MATERIAL FOR THIS TASK:
════════
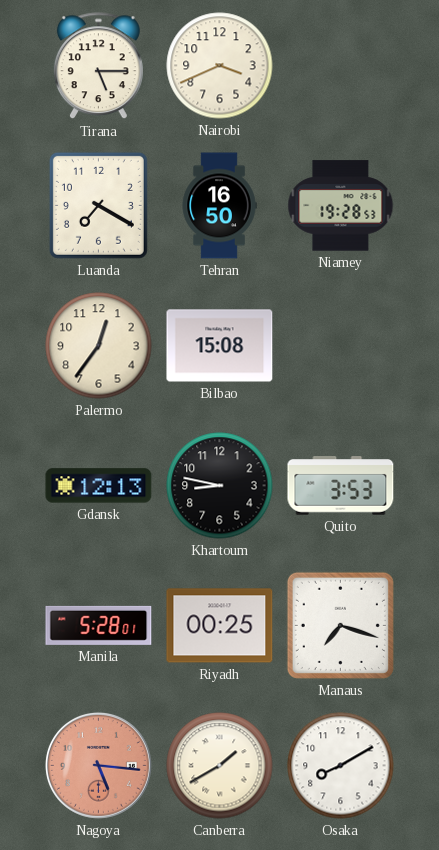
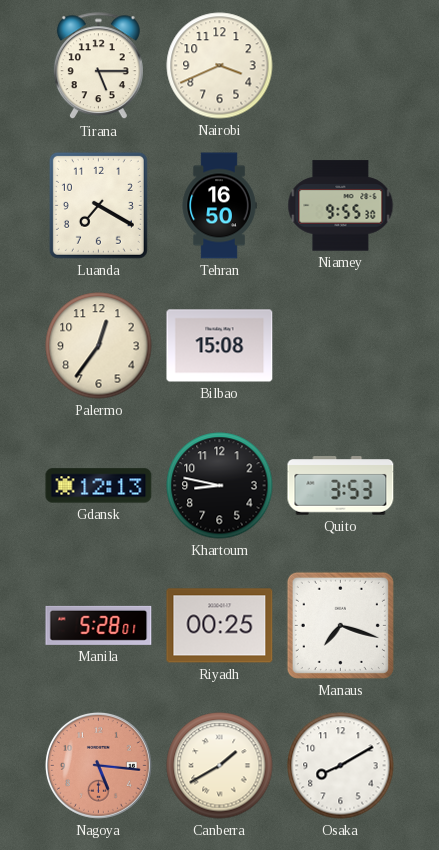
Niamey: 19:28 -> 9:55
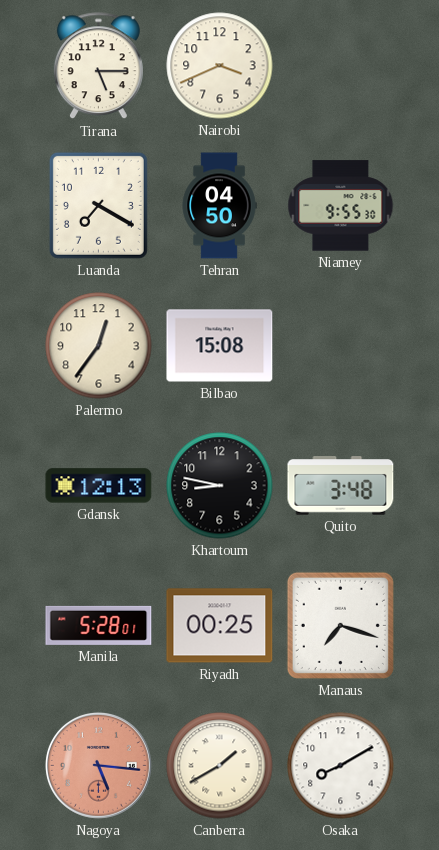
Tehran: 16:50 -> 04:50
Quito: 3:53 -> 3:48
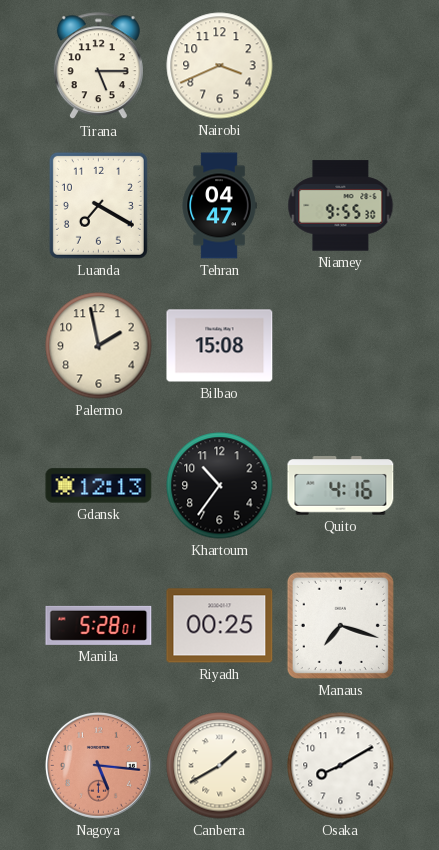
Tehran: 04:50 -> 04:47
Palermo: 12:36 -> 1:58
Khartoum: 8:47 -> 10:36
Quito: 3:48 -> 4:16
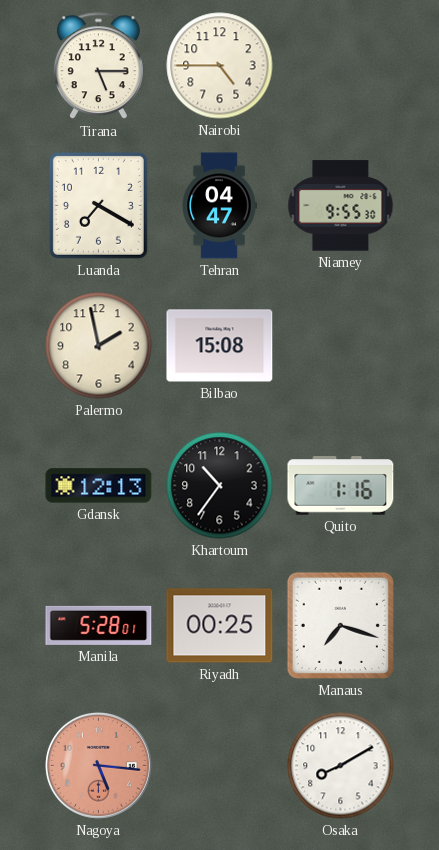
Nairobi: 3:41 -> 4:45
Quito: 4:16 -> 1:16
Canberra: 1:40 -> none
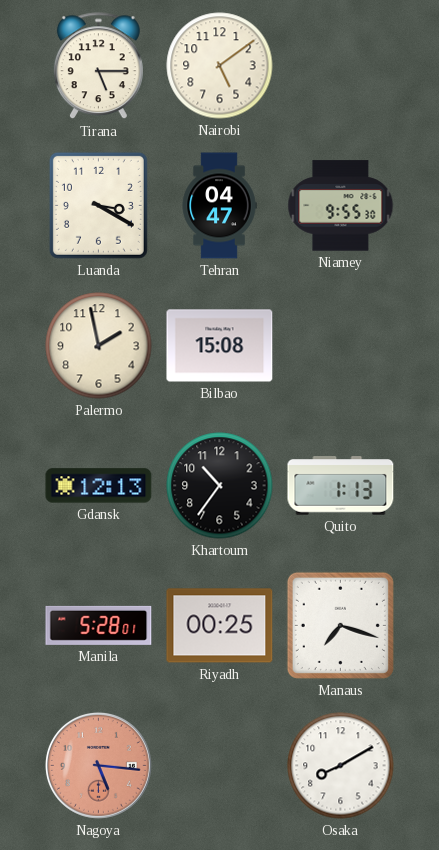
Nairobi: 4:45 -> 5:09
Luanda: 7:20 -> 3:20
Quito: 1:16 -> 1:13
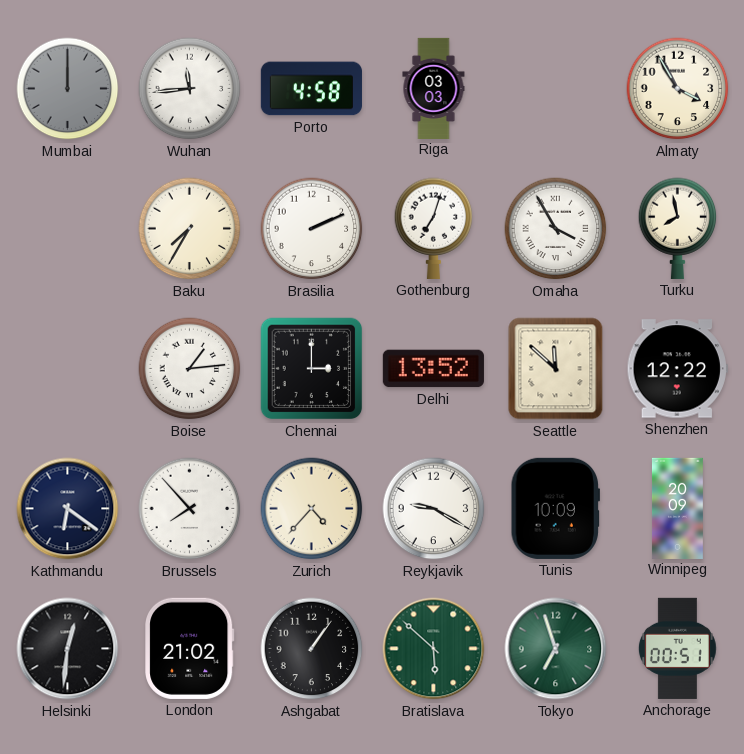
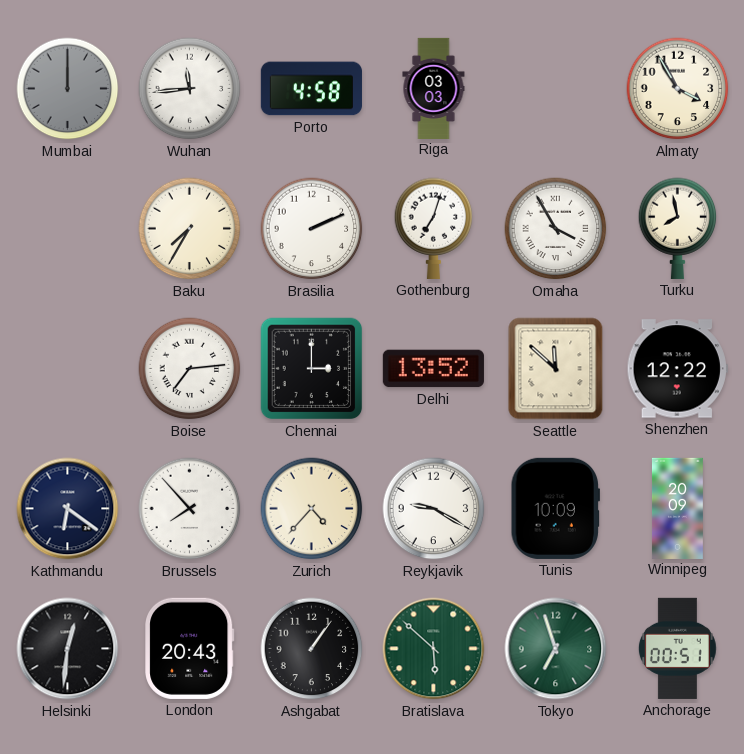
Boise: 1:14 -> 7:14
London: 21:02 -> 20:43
════════
TASK DESCRIPTION: Can you write out the material above again with each "Quito" changed to "Lima", keeping everything else the same and leaving the pictures out?

OUTPUT FOR THIS TASK:
Niamey: 19:28 -> 9:55
Tehran: 16:50 -> 04:50
Lima: 3:53 -> 3:48
Tehran: 04:50 -> 04:47
Palermo: 12:36 -> 1:58
Khartoum: 8:47 -> 10:36
Lima: 3:48 -> 4:16
Nairobi: 3:41 -> 4:45
Lima: 4:16 -> 1:16
Canberra: 1:40 -> none
Nairobi: 4:45 -> 5:09
Luanda: 7:20 -> 3:20
Lima: 1:16 -> 1:13
Boise: 1:14 -> 7:14
London: 21:02 -> 20:43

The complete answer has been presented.